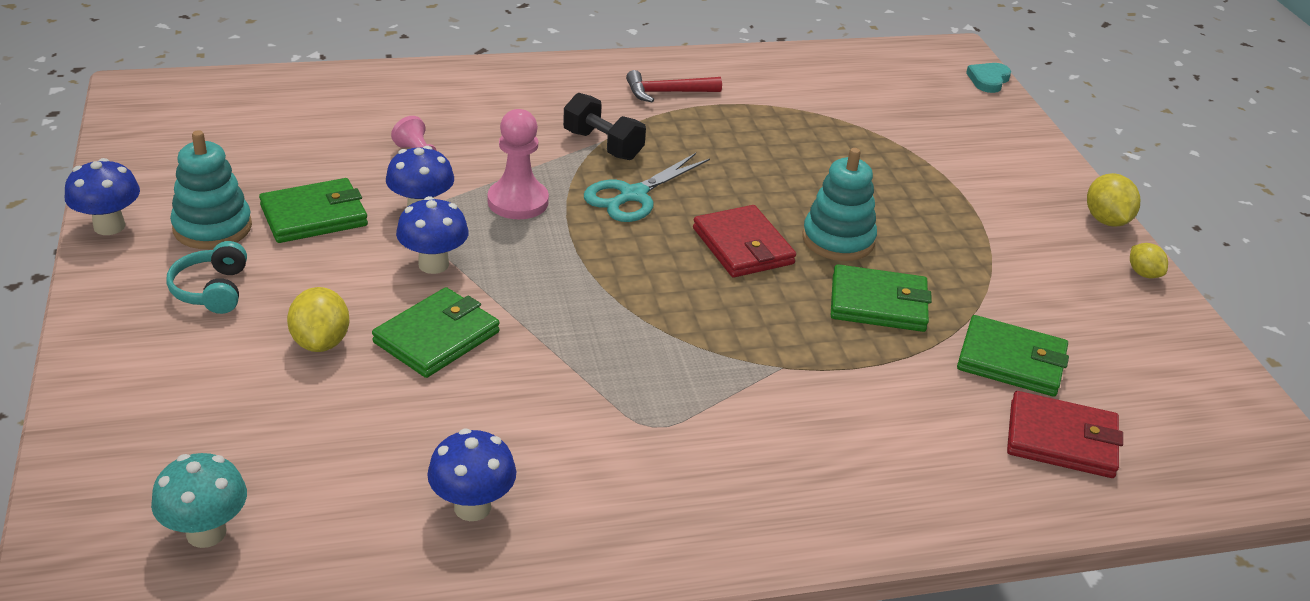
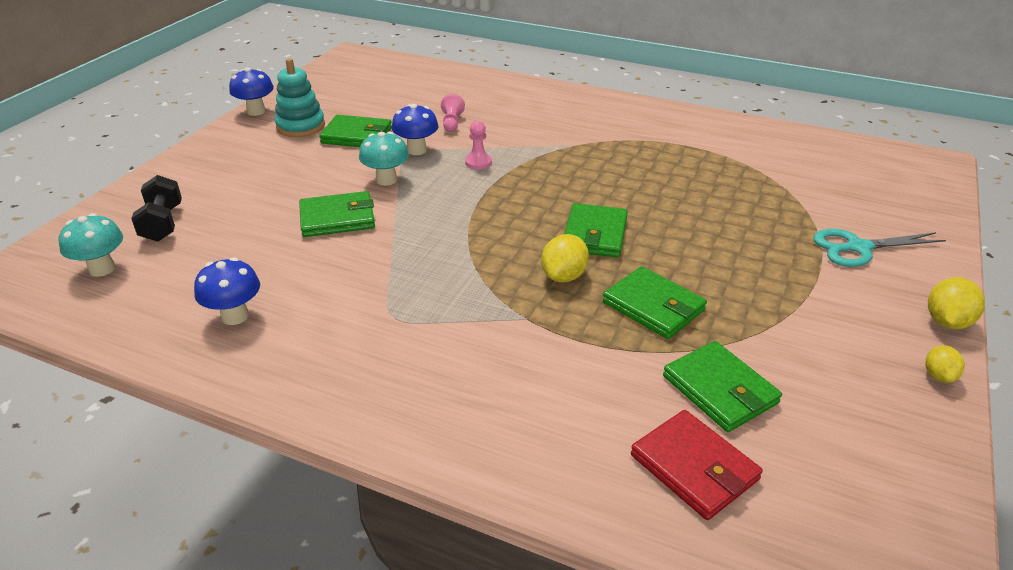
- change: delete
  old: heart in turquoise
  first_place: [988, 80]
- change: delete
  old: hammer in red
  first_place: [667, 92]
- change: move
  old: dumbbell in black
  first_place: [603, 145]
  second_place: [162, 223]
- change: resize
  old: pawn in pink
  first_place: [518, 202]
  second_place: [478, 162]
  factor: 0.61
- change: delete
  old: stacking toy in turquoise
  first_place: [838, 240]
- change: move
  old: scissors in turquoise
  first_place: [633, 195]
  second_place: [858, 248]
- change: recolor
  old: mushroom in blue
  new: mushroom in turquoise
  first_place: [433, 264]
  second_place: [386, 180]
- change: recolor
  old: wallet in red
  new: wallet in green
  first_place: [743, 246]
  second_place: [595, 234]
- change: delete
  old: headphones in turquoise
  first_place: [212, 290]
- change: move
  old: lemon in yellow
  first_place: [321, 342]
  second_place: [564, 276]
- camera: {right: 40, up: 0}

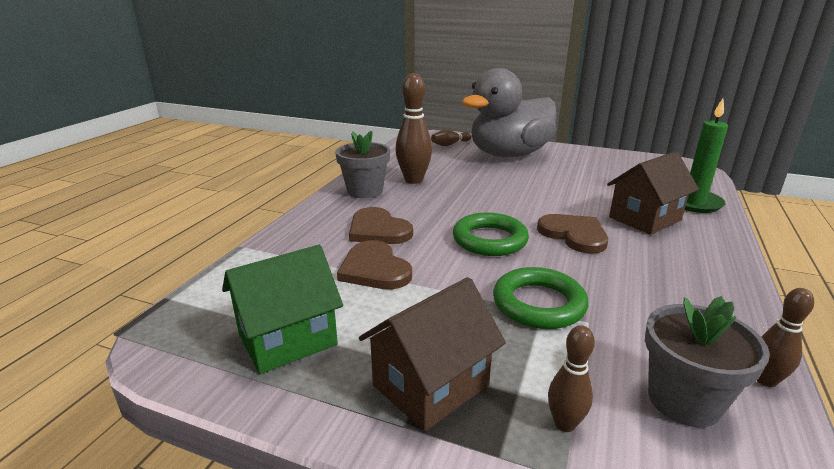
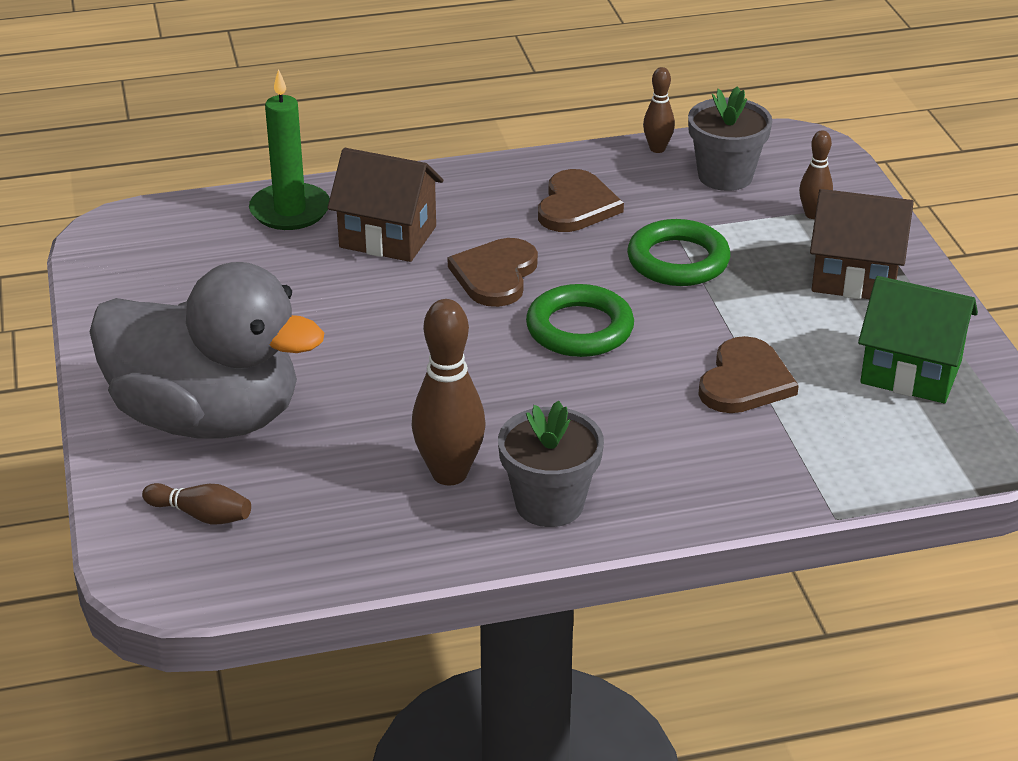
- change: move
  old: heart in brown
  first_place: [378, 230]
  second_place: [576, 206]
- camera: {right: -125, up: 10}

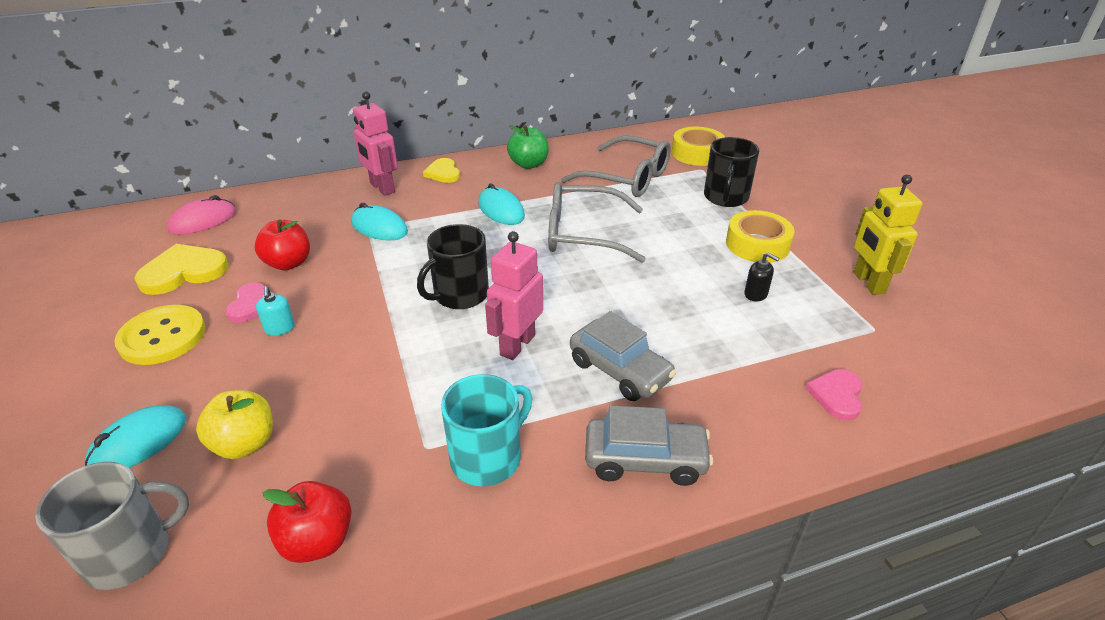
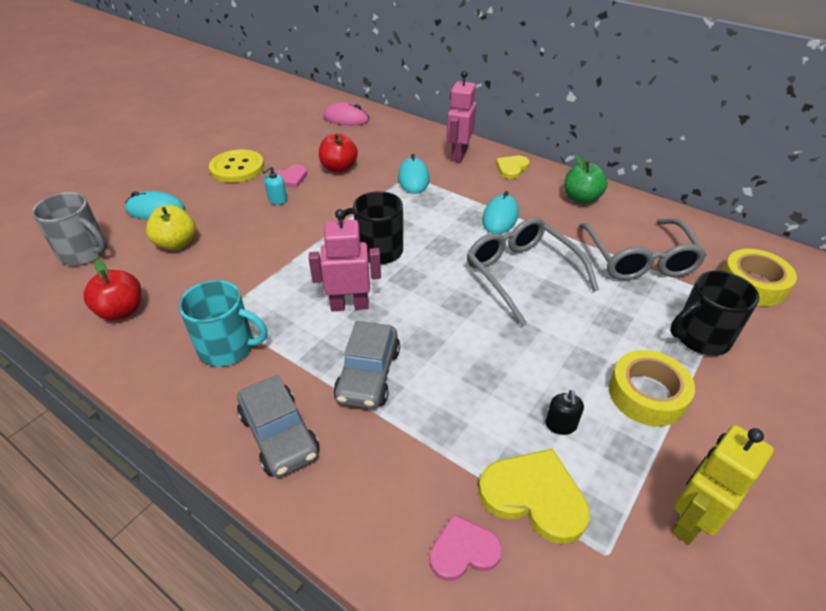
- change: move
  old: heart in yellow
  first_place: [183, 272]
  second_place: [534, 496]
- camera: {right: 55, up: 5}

· · · · ·

Problem to work on
Write out each entry exactly; any pictures stay out of the copy.

Response
- change: delete
  old: heart in turquoise
  first_place: [988, 80]
- change: delete
  old: hammer in red
  first_place: [667, 92]
- change: move
  old: dumbbell in black
  first_place: [603, 145]
  second_place: [162, 223]
- change: resize
  old: pawn in pink
  first_place: [518, 202]
  second_place: [478, 162]
  factor: 0.61
- change: delete
  old: stacking toy in turquoise
  first_place: [838, 240]
- change: move
  old: scissors in turquoise
  first_place: [633, 195]
  second_place: [858, 248]
- change: recolor
  old: mushroom in blue
  new: mushroom in turquoise
  first_place: [433, 264]
  second_place: [386, 180]
- change: recolor
  old: wallet in red
  new: wallet in green
  first_place: [743, 246]
  second_place: [595, 234]
- change: delete
  old: headphones in turquoise
  first_place: [212, 290]
- change: move
  old: lemon in yellow
  first_place: [321, 342]
  second_place: [564, 276]
- camera: {right: 40, up: 0}

- change: move
  old: heart in brown
  first_place: [378, 230]
  second_place: [576, 206]
- camera: {right: -125, up: 10}

- change: move
  old: heart in yellow
  first_place: [183, 272]
  second_place: [534, 496]
- camera: {right: 55, up: 5}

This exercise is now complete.